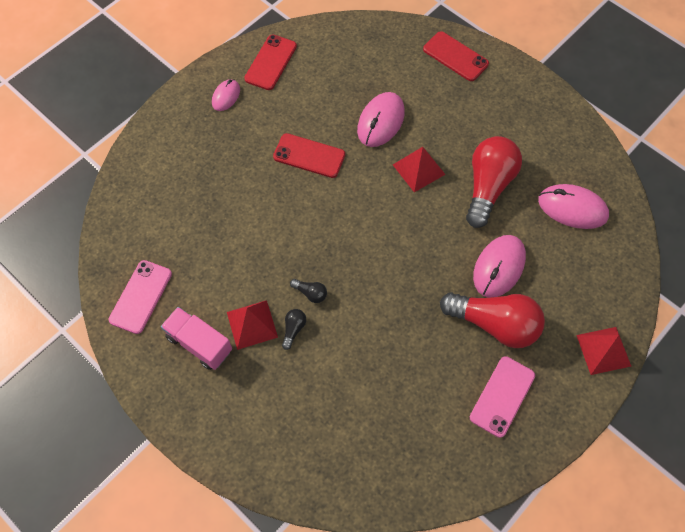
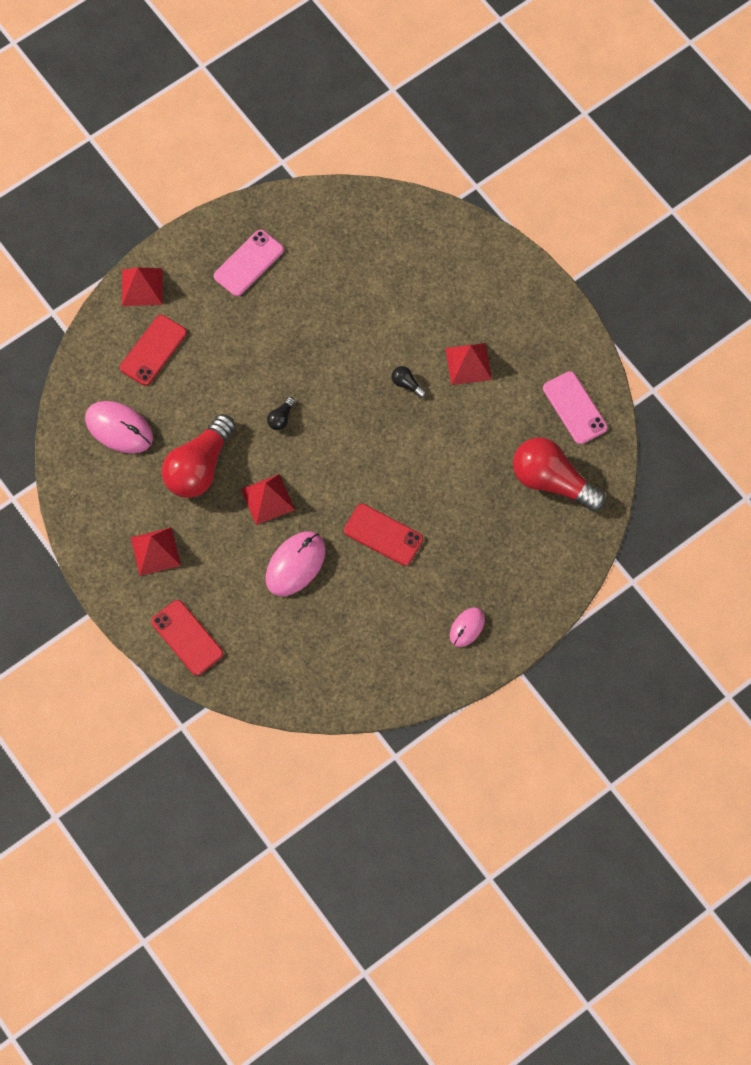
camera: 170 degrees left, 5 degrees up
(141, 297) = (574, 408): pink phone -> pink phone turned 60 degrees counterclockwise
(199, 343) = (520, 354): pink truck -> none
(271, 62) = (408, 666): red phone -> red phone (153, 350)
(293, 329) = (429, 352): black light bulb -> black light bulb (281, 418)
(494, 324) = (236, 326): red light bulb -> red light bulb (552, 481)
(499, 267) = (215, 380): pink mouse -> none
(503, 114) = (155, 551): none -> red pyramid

...

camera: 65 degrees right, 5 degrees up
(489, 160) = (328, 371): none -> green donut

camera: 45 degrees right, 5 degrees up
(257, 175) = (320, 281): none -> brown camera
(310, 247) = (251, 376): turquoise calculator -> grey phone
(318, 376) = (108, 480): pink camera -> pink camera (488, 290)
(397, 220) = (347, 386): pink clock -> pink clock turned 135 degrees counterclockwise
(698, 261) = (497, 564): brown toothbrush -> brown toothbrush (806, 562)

* * *

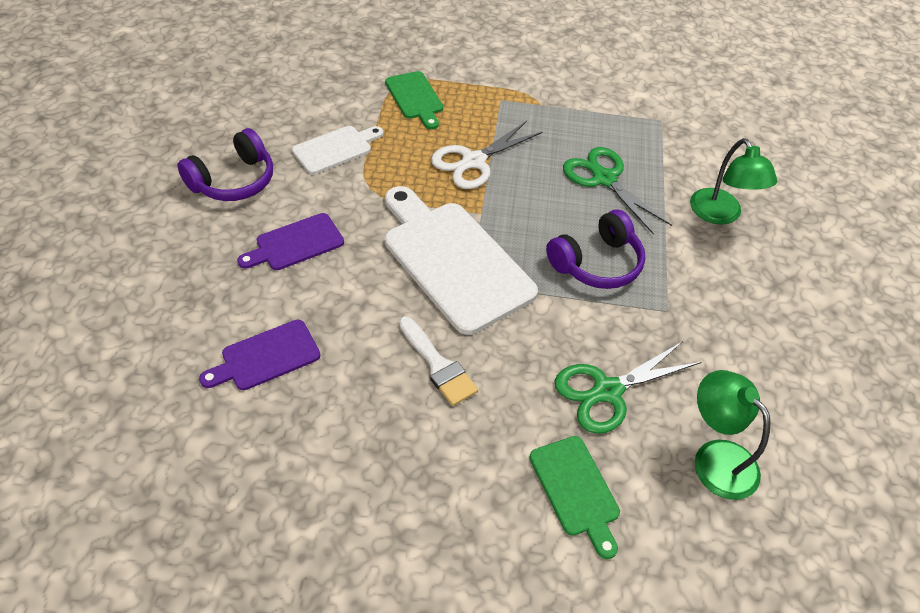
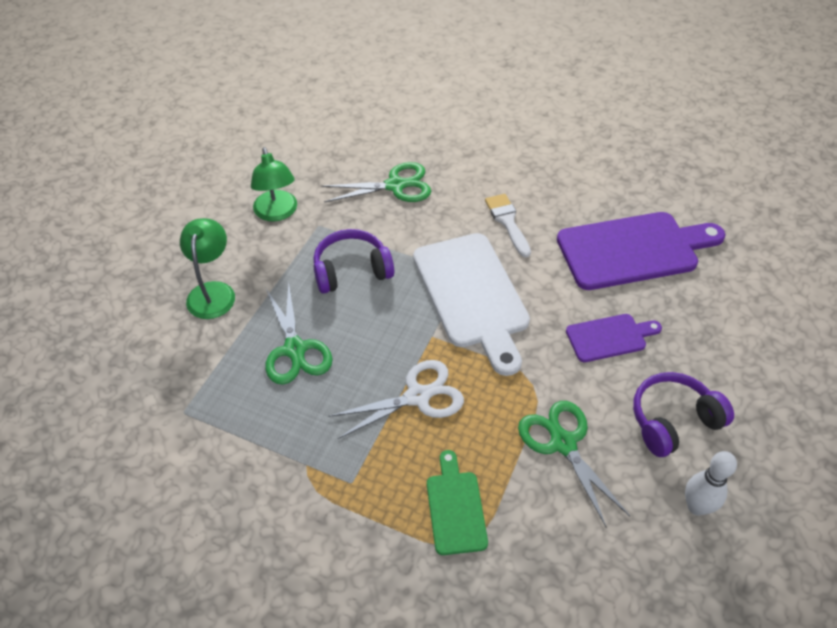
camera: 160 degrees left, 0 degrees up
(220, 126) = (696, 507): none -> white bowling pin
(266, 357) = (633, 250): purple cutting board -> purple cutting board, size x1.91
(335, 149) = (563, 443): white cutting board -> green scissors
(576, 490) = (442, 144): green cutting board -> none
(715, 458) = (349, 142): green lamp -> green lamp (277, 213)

Problem >>
Go through the material above line by line and work out how many lines contain the word "white"; give only that number.

Solution to this exercise >>
2